### PROBLEM
Read the records beneath this task and copy every line that contains the string "none".

### DATA PROVIDED
BEGIN

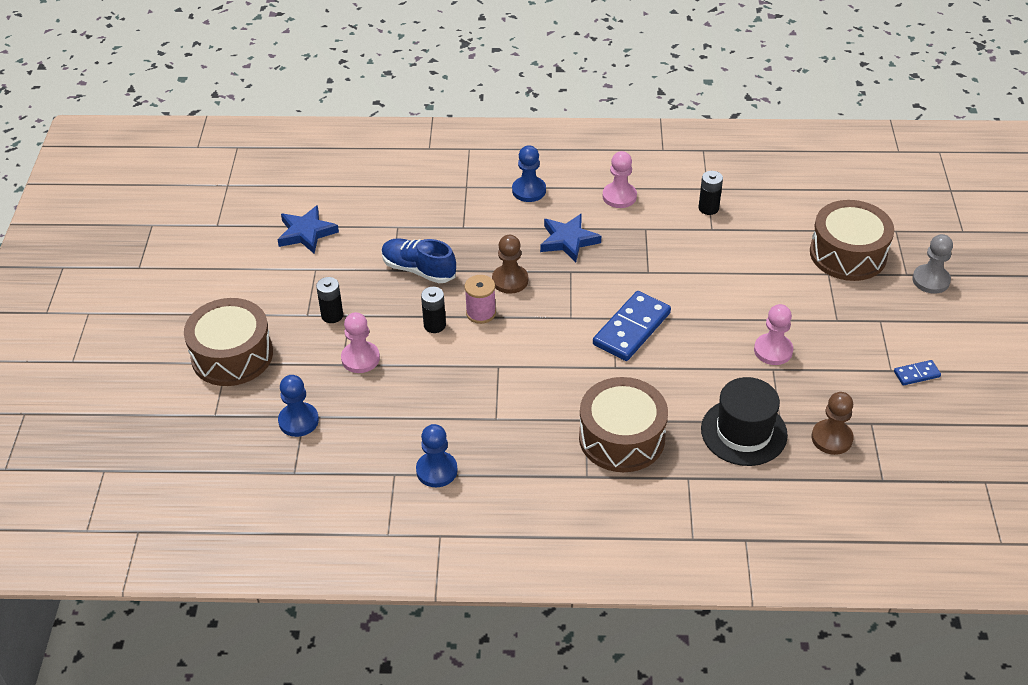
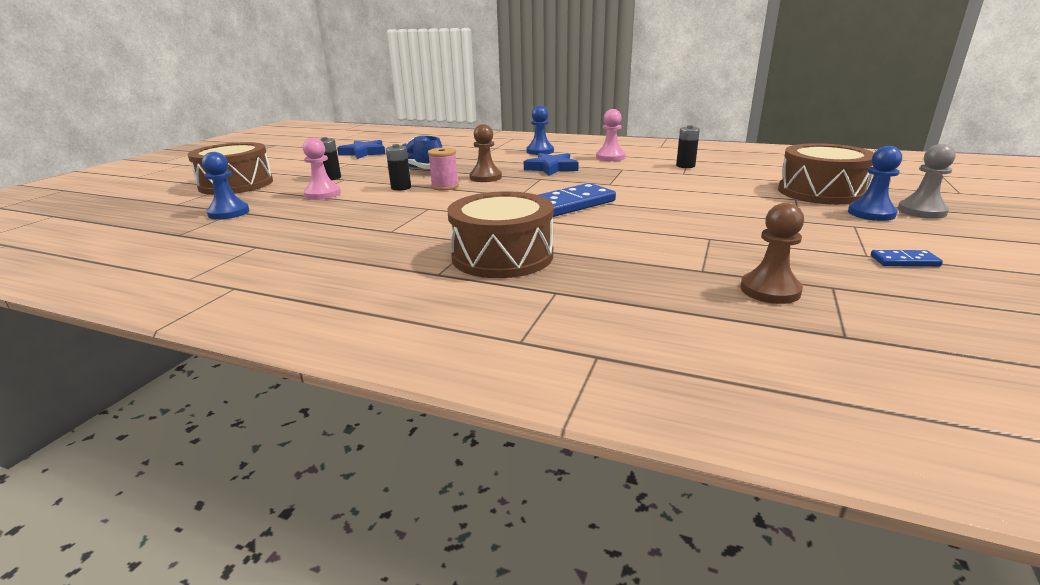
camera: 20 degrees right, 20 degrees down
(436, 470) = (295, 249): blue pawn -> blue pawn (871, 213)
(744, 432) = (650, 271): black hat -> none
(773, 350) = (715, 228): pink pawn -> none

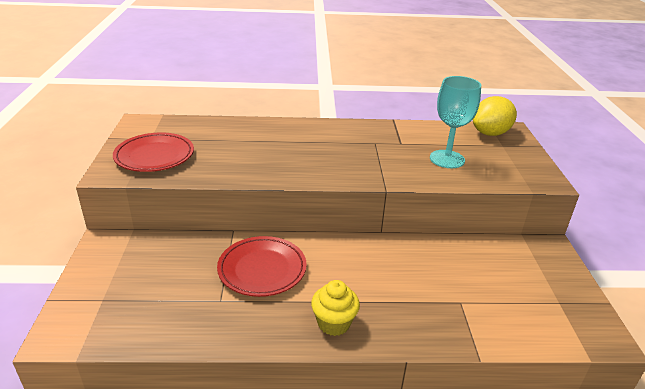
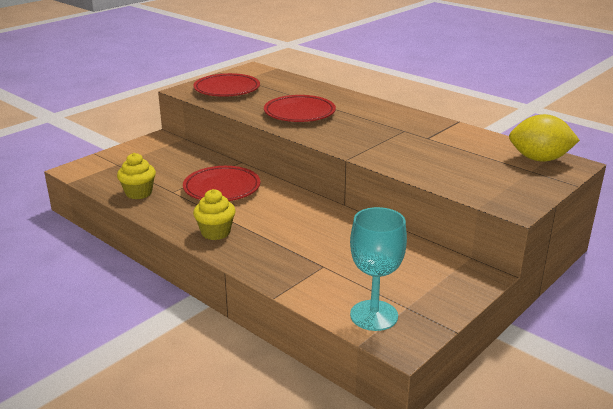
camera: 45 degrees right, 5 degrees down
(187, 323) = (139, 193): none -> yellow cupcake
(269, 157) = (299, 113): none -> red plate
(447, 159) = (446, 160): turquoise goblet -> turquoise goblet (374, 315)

END

### WRITTEN ANSWER
(744, 432) = (650, 271): black hat -> none
(773, 350) = (715, 228): pink pawn -> none
(187, 323) = (139, 193): none -> yellow cupcake
(269, 157) = (299, 113): none -> red plate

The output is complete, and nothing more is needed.